--- Data provided Enclosed Below ---

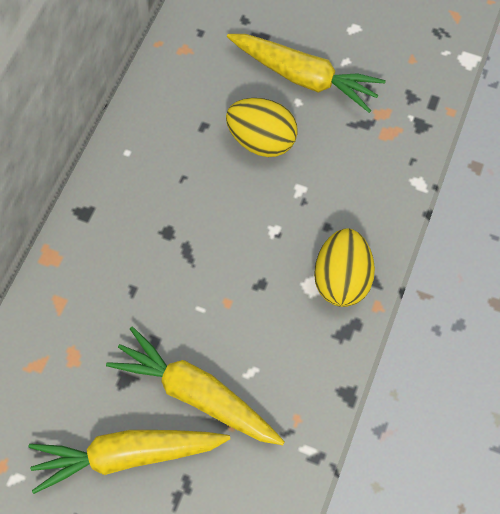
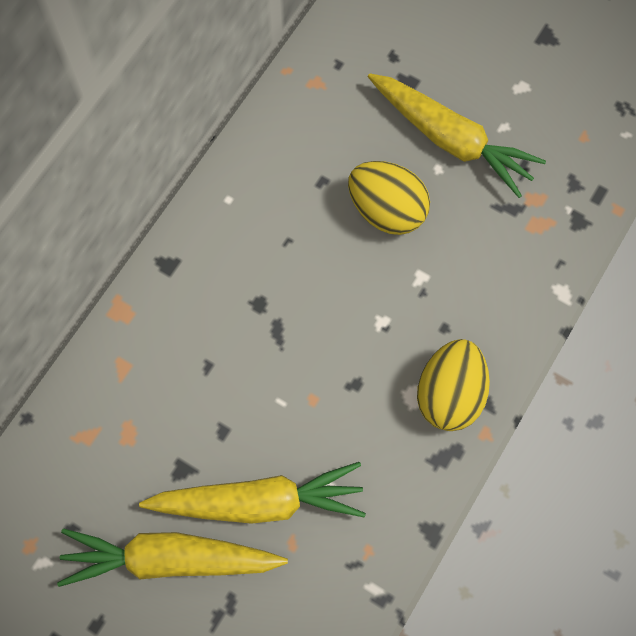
camera: 10 degrees right, 5 degrees up
(196, 394) = (259, 501): yellow carrot -> yellow carrot turned 135 degrees clockwise

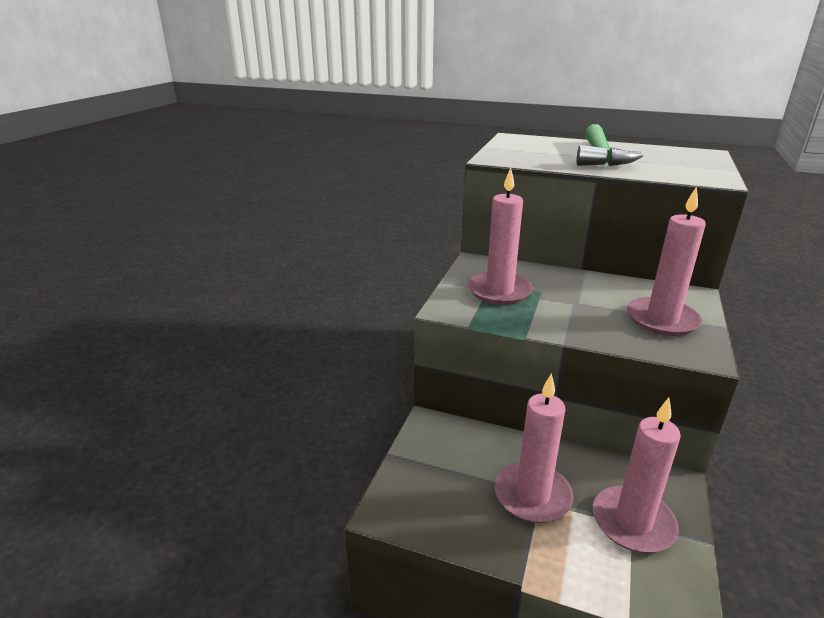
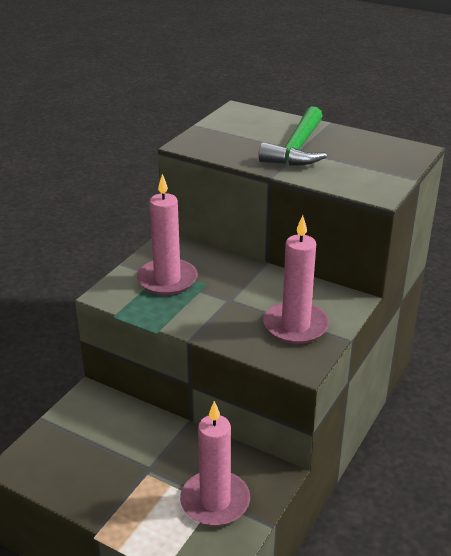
camera: 10 degrees right, 5 degrees up
(532, 495) = (144, 468): pink candle -> none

--- End of Enclosed Data provided ---

_What you are asked to do_. With images omitted, retype the data word for word.

_Answer to the problem_.
camera: 10 degrees right, 5 degrees up
(196, 394) = (259, 501): yellow carrot -> yellow carrot turned 135 degrees clockwise

camera: 10 degrees right, 5 degrees up
(532, 495) = (144, 468): pink candle -> none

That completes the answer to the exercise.